START Available data
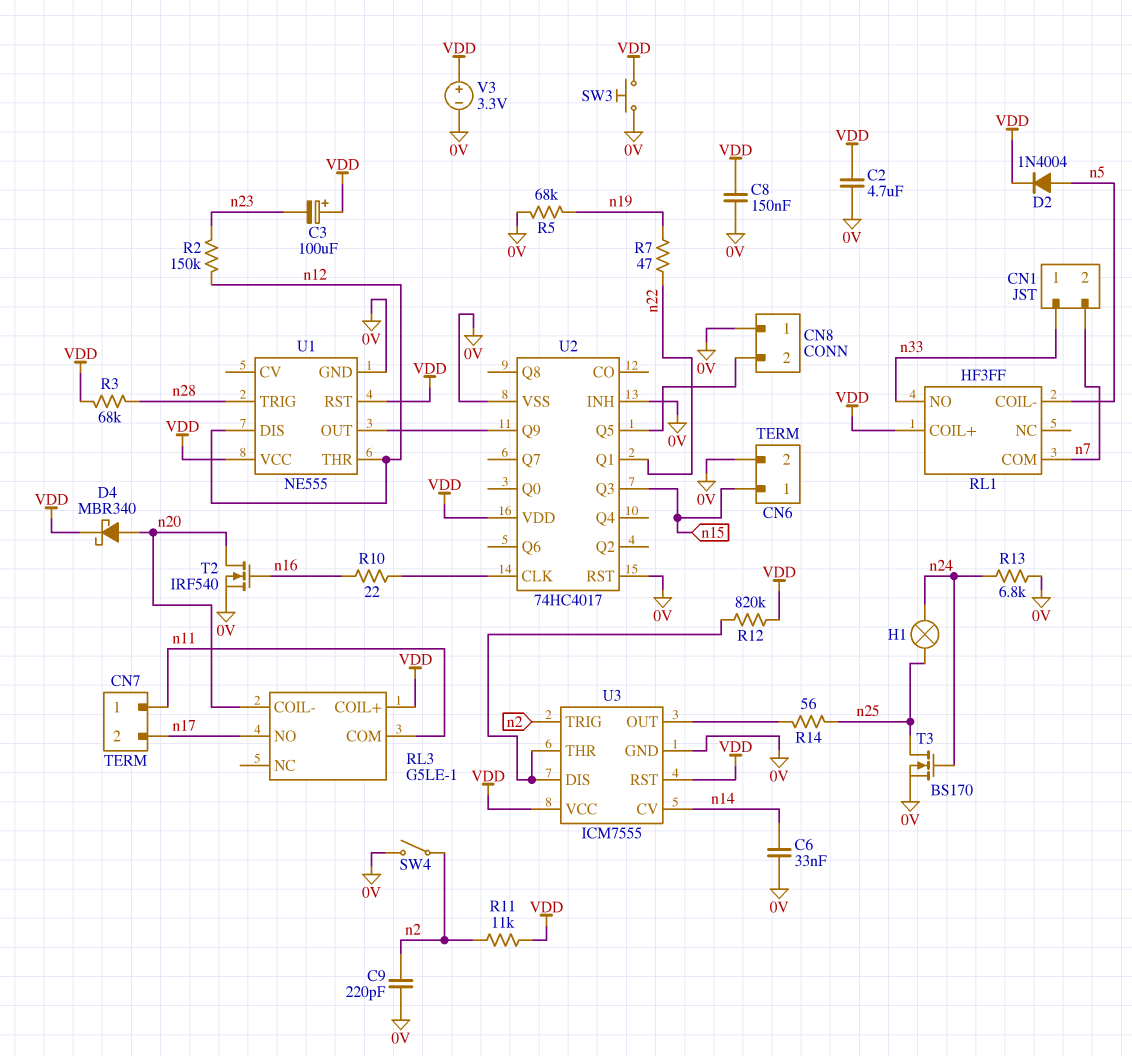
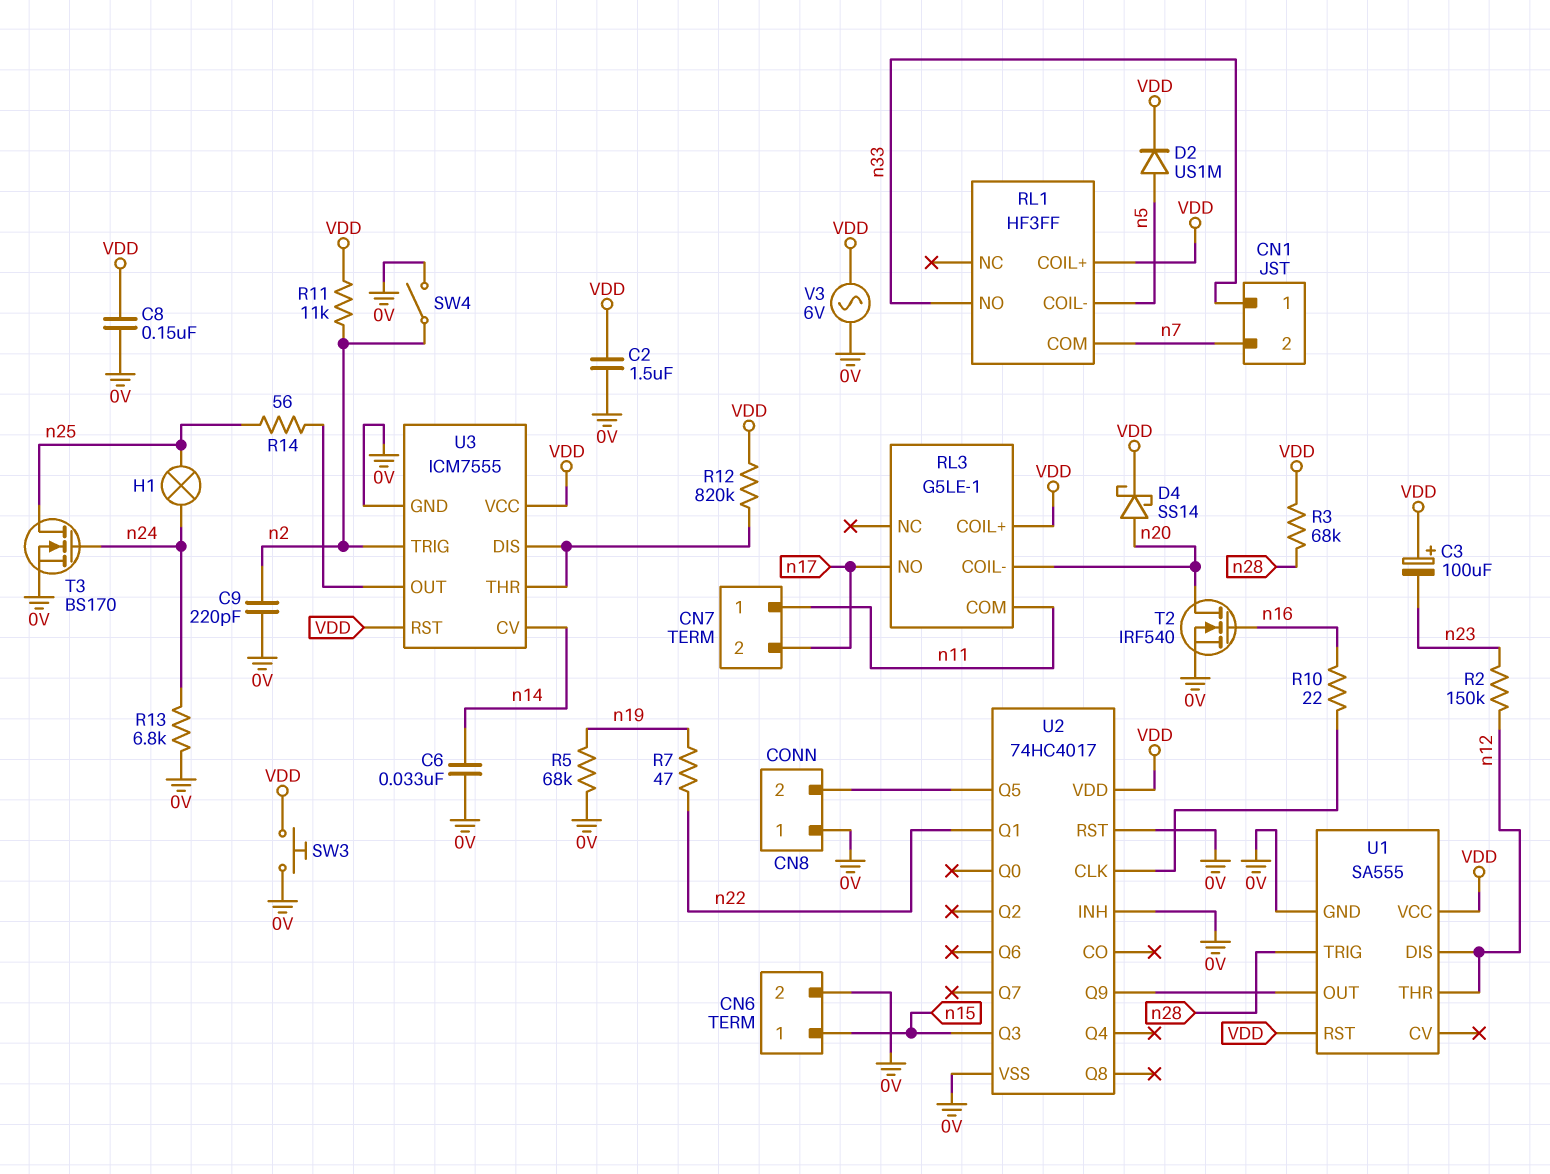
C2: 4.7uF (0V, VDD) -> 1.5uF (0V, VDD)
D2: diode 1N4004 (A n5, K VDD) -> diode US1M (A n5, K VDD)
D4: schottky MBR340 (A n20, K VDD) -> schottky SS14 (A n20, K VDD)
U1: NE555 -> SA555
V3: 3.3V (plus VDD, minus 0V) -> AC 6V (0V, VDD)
END Available data
**What needs to be done:**
Your task is to write out, exactly, the line that holds "U1: NE555 -> SA555" and every line after it until the records end.

**Expected answer:**
U1: NE555 -> SA555
V3: 3.3V (plus VDD, minus 0V) -> AC 6V (0V, VDD)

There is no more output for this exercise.